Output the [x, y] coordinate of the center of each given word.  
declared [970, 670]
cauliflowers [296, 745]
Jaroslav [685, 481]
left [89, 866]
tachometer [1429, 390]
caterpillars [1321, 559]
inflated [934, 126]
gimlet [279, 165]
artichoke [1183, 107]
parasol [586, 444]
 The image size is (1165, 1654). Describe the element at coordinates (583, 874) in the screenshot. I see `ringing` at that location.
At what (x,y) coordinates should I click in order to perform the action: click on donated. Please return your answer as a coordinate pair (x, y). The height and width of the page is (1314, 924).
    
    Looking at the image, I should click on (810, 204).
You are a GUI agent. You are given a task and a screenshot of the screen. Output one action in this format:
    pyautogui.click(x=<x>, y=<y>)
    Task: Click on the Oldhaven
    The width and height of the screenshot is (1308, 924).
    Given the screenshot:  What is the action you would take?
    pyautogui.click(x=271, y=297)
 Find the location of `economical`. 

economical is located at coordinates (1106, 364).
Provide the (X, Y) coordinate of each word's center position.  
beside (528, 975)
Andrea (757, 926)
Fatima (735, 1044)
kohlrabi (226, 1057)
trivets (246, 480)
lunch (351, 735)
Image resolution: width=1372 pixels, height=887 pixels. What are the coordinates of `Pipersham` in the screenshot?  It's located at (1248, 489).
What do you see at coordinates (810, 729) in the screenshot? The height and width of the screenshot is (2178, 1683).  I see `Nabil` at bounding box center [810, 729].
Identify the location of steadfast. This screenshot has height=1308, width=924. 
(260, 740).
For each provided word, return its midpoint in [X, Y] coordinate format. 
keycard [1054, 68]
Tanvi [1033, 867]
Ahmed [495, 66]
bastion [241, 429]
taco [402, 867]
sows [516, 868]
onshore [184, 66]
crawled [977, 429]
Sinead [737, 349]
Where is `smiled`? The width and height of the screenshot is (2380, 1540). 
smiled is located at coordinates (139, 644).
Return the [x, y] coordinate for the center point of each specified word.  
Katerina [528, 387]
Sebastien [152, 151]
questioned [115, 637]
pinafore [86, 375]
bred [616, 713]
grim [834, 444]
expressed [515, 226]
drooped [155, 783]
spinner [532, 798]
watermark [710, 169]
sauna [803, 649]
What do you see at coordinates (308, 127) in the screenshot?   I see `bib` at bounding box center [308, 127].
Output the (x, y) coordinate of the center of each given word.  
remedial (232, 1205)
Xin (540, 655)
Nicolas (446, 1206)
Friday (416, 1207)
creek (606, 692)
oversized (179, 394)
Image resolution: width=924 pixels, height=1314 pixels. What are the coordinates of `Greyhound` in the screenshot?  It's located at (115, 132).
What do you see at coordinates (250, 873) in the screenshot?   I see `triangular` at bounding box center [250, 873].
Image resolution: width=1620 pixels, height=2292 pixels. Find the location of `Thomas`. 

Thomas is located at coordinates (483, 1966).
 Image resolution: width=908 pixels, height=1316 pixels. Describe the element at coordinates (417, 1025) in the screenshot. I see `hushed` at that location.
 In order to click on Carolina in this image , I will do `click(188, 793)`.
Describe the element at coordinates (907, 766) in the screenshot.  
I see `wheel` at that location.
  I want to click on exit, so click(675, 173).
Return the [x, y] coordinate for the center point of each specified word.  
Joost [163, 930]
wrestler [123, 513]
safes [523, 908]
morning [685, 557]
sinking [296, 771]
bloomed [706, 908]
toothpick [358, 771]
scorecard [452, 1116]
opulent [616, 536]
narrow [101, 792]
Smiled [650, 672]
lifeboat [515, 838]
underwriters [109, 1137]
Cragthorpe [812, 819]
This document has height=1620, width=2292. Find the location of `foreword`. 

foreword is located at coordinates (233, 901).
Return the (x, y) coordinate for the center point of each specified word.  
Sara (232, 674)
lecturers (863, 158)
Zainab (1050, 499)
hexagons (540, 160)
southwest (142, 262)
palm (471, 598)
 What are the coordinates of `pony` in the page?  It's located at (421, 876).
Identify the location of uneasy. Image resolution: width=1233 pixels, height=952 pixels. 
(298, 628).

Task to complete: Rewrite all the records above with "Oldhaven" renamed to "Marrowgate" and everything else left unchanged.

Result of this task:
Output the [x, y] coordinate of the center of each given word.  
declared [970, 670]
cauliflowers [296, 745]
Jaroslav [685, 481]
left [89, 866]
tachometer [1429, 390]
caterpillars [1321, 559]
inflated [934, 126]
gimlet [279, 165]
artichoke [1183, 107]
parasol [586, 444]
 The image size is (1165, 1654). Describe the element at coordinates (583, 874) in the screenshot. I see `ringing` at that location.
At what (x,y) coordinates should I click in order to perform the action: click on donated. Please return your answer as a coordinate pair (x, y). The height and width of the page is (1314, 924).
    
    Looking at the image, I should click on (810, 204).
You are a GUI agent. You are given a task and a screenshot of the screen. Output one action in this format:
    pyautogui.click(x=<x>, y=<y>)
    Task: Click on the Marrowgate
    The width and height of the screenshot is (1308, 924).
    Given the screenshot:  What is the action you would take?
    pyautogui.click(x=271, y=297)
 Find the location of `economical`. 

economical is located at coordinates (1106, 364).
Provide the (X, Y) coordinate of each word's center position.  
beside (528, 975)
Andrea (757, 926)
Fatima (735, 1044)
kohlrabi (226, 1057)
trivets (246, 480)
lunch (351, 735)
Image resolution: width=1372 pixels, height=887 pixels. What are the coordinates of `Pipersham` in the screenshot?  It's located at (1248, 489).
What do you see at coordinates (810, 729) in the screenshot? The height and width of the screenshot is (2178, 1683).  I see `Nabil` at bounding box center [810, 729].
Identify the location of steadfast. This screenshot has height=1308, width=924. 
(260, 740).
For each provided word, return its midpoint in [X, Y] coordinate format. 
keycard [1054, 68]
Tanvi [1033, 867]
Ahmed [495, 66]
bastion [241, 429]
taco [402, 867]
sows [516, 868]
onshore [184, 66]
crawled [977, 429]
Sinead [737, 349]
Where is `smiled`? The width and height of the screenshot is (2380, 1540). 
smiled is located at coordinates (139, 644).
Return the [x, y] coordinate for the center point of each specified word.  
Katerina [528, 387]
Sebastien [152, 151]
questioned [115, 637]
pinafore [86, 375]
bred [616, 713]
grim [834, 444]
expressed [515, 226]
drooped [155, 783]
spinner [532, 798]
watermark [710, 169]
sauna [803, 649]
What do you see at coordinates (308, 127) in the screenshot?   I see `bib` at bounding box center [308, 127].
Output the (x, y) coordinate of the center of each given word.  
remedial (232, 1205)
Xin (540, 655)
Nicolas (446, 1206)
Friday (416, 1207)
creek (606, 692)
oversized (179, 394)
Image resolution: width=924 pixels, height=1314 pixels. What are the coordinates of `Greyhound` in the screenshot?  It's located at (115, 132).
What do you see at coordinates (250, 873) in the screenshot?   I see `triangular` at bounding box center [250, 873].
Image resolution: width=1620 pixels, height=2292 pixels. Find the location of `Thomas`. 

Thomas is located at coordinates (483, 1966).
 Image resolution: width=908 pixels, height=1316 pixels. Describe the element at coordinates (417, 1025) in the screenshot. I see `hushed` at that location.
 In order to click on Carolina in this image , I will do `click(188, 793)`.
Describe the element at coordinates (907, 766) in the screenshot.  
I see `wheel` at that location.
  I want to click on exit, so click(675, 173).
Return the [x, y] coordinate for the center point of each specified word.  
Joost [163, 930]
wrestler [123, 513]
safes [523, 908]
morning [685, 557]
sinking [296, 771]
bloomed [706, 908]
toothpick [358, 771]
scorecard [452, 1116]
opulent [616, 536]
narrow [101, 792]
Smiled [650, 672]
lifeboat [515, 838]
underwriters [109, 1137]
Cragthorpe [812, 819]
This document has height=1620, width=2292. Find the location of `foreword`. 

foreword is located at coordinates (233, 901).
Return the (x, y) coordinate for the center point of each specified word.  
Sara (232, 674)
lecturers (863, 158)
Zainab (1050, 499)
hexagons (540, 160)
southwest (142, 262)
palm (471, 598)
 What are the coordinates of `pony` in the page?  It's located at (421, 876).
Identify the location of uneasy. Image resolution: width=1233 pixels, height=952 pixels. 
(298, 628).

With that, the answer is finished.